## Prompt
Below is a block of entries; repeat exactly the lines starting at the line that contains "TP3: none -> test point (N9)" and ending at the line that contains "Q202: PMOS FQP27P06", both included.
--- Records for processing Enclosed Below ---
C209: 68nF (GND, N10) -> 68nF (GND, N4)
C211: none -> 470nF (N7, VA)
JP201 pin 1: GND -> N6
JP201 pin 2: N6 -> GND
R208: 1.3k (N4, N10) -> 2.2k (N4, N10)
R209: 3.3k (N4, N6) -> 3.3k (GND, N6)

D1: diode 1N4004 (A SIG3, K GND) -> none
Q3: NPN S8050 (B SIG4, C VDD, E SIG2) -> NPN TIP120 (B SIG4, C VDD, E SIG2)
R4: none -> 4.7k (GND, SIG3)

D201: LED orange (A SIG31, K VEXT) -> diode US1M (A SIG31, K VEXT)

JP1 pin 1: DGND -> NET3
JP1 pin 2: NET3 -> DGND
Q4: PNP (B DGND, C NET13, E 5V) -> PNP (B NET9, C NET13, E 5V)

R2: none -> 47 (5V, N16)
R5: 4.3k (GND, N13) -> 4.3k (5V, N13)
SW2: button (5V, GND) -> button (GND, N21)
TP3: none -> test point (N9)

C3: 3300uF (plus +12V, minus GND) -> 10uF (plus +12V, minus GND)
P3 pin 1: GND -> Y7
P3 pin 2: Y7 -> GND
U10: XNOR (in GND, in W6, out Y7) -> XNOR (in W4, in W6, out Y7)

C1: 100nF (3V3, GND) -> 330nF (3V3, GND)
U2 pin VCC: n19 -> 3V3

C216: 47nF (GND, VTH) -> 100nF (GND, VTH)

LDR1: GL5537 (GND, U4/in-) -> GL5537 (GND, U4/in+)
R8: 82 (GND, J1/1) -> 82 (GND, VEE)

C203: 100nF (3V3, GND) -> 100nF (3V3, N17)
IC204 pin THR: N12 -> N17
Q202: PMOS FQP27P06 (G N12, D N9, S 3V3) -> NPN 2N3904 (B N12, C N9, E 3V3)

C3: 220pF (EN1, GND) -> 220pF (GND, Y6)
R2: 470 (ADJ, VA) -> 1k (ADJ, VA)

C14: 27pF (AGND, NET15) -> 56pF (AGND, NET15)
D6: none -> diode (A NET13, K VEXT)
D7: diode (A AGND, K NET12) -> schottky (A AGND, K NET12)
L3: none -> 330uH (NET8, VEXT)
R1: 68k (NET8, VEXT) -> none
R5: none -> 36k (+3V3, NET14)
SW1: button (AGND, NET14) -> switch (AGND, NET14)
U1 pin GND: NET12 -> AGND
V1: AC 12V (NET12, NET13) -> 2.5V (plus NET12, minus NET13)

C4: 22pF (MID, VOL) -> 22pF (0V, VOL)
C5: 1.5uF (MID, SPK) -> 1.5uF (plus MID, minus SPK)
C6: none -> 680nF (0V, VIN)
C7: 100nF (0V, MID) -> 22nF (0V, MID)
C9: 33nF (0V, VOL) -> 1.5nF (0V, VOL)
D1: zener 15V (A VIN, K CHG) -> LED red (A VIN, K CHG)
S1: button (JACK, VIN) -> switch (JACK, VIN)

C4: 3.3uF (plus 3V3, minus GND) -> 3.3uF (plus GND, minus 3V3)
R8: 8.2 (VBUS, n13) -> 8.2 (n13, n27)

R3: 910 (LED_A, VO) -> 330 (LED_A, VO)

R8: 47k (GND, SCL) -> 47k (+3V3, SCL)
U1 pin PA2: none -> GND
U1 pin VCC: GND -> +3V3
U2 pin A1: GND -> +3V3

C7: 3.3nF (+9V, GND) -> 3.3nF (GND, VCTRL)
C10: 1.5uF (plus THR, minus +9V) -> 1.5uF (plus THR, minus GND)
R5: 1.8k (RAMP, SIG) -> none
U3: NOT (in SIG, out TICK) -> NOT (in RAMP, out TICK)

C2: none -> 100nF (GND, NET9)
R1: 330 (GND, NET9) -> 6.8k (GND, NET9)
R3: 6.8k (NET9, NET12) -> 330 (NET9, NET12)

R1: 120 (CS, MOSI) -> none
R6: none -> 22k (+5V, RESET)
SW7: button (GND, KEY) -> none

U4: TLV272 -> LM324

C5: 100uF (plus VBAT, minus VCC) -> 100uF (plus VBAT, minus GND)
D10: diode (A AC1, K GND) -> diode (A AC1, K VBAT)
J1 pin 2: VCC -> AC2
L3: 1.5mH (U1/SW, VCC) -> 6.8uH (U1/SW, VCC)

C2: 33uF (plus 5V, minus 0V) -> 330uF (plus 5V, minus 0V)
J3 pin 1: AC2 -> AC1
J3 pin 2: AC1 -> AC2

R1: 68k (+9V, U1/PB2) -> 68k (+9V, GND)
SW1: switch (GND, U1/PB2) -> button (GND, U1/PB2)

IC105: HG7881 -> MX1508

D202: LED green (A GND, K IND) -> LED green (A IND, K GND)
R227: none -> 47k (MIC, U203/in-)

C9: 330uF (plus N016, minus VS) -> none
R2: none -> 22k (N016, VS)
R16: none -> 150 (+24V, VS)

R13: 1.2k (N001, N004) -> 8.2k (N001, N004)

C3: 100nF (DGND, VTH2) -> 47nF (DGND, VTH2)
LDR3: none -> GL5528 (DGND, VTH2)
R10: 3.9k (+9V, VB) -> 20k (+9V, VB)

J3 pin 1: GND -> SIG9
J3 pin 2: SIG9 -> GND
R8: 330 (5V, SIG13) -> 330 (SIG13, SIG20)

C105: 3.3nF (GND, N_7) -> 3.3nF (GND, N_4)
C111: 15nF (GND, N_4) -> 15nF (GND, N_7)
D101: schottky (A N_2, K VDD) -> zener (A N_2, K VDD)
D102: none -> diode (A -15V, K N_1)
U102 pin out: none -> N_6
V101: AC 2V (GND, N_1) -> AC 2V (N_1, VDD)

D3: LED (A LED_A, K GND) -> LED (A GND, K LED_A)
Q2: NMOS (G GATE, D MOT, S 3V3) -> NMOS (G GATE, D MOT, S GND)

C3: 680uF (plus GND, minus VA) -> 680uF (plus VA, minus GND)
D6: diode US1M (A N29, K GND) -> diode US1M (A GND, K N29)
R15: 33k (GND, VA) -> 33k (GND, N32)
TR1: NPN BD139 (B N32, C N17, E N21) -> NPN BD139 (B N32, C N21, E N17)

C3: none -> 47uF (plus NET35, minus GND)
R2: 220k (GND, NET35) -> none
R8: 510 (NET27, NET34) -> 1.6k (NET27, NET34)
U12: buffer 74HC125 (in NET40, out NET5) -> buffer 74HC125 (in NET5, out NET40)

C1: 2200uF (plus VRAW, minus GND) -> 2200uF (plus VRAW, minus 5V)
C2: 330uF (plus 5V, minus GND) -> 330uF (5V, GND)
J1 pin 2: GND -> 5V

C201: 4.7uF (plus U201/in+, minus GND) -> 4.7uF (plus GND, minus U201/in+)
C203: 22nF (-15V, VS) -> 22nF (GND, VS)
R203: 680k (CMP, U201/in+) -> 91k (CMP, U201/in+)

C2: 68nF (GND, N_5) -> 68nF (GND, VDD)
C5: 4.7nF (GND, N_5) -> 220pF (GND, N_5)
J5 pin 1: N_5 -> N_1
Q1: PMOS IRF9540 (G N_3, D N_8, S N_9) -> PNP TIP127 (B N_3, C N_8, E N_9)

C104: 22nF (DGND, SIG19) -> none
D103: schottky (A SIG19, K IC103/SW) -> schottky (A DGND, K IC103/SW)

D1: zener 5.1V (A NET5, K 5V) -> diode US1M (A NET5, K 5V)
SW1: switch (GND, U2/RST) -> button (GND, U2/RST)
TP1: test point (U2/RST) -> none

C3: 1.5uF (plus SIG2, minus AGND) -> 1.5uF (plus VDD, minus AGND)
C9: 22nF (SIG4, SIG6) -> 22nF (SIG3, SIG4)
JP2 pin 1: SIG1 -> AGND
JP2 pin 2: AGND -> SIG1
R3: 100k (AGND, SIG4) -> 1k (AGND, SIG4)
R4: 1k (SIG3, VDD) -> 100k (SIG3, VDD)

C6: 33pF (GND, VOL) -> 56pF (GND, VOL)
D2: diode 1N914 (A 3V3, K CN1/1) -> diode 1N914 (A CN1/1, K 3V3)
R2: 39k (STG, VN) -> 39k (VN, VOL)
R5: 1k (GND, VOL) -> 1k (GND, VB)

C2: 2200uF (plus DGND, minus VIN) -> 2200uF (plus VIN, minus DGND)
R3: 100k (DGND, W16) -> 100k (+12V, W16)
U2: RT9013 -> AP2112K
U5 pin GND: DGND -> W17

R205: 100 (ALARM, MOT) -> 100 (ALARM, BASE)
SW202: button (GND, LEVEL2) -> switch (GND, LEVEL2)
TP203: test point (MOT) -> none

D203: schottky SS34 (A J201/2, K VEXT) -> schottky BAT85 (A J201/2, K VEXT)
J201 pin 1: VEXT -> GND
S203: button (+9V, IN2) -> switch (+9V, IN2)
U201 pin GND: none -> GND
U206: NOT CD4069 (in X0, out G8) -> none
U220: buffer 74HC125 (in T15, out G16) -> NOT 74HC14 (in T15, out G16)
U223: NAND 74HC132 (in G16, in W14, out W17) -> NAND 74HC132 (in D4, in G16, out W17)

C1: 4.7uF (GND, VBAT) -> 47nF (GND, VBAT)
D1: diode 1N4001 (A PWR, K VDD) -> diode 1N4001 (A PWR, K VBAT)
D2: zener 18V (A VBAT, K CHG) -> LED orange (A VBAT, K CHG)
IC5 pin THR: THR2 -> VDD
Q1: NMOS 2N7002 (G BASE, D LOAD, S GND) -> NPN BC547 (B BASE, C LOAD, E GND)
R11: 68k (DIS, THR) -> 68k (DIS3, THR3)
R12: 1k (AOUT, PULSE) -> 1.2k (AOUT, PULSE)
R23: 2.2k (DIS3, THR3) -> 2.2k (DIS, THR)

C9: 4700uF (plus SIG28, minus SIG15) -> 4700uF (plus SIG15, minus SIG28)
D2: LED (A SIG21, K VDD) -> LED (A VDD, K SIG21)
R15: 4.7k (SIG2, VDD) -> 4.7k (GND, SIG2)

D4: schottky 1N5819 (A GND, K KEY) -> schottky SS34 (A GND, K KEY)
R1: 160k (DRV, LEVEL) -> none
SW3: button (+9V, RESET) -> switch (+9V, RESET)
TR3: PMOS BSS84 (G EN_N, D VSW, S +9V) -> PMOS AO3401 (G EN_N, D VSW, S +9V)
--- End of Enclosed Records for processing ---
## Finished task
TP3: none -> test point (N9)

C3: 3300uF (plus +12V, minus GND) -> 10uF (plus +12V, minus GND)
P3 pin 1: GND -> Y7
P3 pin 2: Y7 -> GND
U10: XNOR (in GND, in W6, out Y7) -> XNOR (in W4, in W6, out Y7)

C1: 100nF (3V3, GND) -> 330nF (3V3, GND)
U2 pin VCC: n19 -> 3V3

C216: 47nF (GND, VTH) -> 100nF (GND, VTH)

LDR1: GL5537 (GND, U4/in-) -> GL5537 (GND, U4/in+)
R8: 82 (GND, J1/1) -> 82 (GND, VEE)

C203: 100nF (3V3, GND) -> 100nF (3V3, N17)
IC204 pin THR: N12 -> N17
Q202: PMOS FQP27P06 (G N12, D N9, S 3V3) -> NPN 2N3904 (B N12, C N9, E 3V3)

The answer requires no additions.